Records provided >>
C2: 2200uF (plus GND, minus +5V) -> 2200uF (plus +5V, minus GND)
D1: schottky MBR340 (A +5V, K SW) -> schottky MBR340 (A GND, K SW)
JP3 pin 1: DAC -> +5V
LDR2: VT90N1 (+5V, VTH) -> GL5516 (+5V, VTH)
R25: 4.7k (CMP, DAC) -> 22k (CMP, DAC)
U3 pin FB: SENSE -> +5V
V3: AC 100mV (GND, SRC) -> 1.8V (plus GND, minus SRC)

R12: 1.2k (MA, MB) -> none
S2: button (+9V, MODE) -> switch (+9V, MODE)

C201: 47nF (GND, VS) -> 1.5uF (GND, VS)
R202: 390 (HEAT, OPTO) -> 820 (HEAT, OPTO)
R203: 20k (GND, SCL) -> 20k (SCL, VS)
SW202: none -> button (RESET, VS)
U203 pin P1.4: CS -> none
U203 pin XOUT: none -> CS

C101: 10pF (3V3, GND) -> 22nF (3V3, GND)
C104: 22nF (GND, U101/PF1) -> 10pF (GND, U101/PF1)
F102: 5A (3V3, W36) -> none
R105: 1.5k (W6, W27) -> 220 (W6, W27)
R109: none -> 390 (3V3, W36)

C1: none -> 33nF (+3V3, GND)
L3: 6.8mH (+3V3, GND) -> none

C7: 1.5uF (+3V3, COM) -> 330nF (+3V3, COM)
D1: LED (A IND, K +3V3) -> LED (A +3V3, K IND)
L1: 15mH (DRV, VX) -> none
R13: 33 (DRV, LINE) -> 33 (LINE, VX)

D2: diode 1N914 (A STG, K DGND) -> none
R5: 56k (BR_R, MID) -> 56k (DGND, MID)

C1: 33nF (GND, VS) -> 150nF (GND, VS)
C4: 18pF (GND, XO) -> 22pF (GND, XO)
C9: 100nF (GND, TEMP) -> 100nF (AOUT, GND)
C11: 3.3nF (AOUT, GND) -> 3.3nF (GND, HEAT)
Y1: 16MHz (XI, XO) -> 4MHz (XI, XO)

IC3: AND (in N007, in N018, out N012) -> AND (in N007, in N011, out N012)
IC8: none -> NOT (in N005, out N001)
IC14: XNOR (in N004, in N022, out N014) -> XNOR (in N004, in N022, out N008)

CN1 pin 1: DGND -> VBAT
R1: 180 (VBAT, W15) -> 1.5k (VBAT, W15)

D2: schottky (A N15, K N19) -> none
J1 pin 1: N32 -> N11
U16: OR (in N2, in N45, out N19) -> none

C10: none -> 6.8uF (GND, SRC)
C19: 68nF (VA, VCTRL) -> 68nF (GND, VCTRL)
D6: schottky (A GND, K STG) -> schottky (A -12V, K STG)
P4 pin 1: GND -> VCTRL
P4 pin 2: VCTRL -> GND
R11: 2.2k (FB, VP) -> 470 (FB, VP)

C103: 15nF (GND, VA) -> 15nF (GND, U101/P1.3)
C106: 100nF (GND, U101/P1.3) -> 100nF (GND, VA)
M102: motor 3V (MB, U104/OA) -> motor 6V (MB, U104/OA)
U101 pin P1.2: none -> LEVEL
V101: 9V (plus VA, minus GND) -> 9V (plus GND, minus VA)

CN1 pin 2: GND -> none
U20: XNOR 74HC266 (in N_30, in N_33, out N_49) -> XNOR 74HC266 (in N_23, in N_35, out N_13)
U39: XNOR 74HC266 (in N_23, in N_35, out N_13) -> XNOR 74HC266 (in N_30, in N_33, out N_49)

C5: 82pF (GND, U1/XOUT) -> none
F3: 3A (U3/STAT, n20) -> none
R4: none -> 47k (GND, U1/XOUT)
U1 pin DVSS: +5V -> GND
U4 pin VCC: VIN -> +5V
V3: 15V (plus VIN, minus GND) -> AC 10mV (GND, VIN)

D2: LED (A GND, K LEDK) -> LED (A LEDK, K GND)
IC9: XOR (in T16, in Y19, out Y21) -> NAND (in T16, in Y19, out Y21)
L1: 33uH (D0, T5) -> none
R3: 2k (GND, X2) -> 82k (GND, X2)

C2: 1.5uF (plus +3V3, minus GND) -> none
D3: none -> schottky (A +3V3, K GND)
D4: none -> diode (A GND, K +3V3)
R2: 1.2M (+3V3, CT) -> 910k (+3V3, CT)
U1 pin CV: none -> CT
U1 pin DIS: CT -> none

What the task requires >>
Exactly as written, please reproduce the lines from the first line of the data to the line containing "R12: 1.2k (MA, MB) -> none", inclusive, and nothing else.

Your response >>
C2: 2200uF (plus GND, minus +5V) -> 2200uF (plus +5V, minus GND)
D1: schottky MBR340 (A +5V, K SW) -> schottky MBR340 (A GND, K SW)
JP3 pin 1: DAC -> +5V
LDR2: VT90N1 (+5V, VTH) -> GL5516 (+5V, VTH)
R25: 4.7k (CMP, DAC) -> 22k (CMP, DAC)
U3 pin FB: SENSE -> +5V
V3: AC 100mV (GND, SRC) -> 1.8V (plus GND, minus SRC)

R12: 1.2k (MA, MB) -> none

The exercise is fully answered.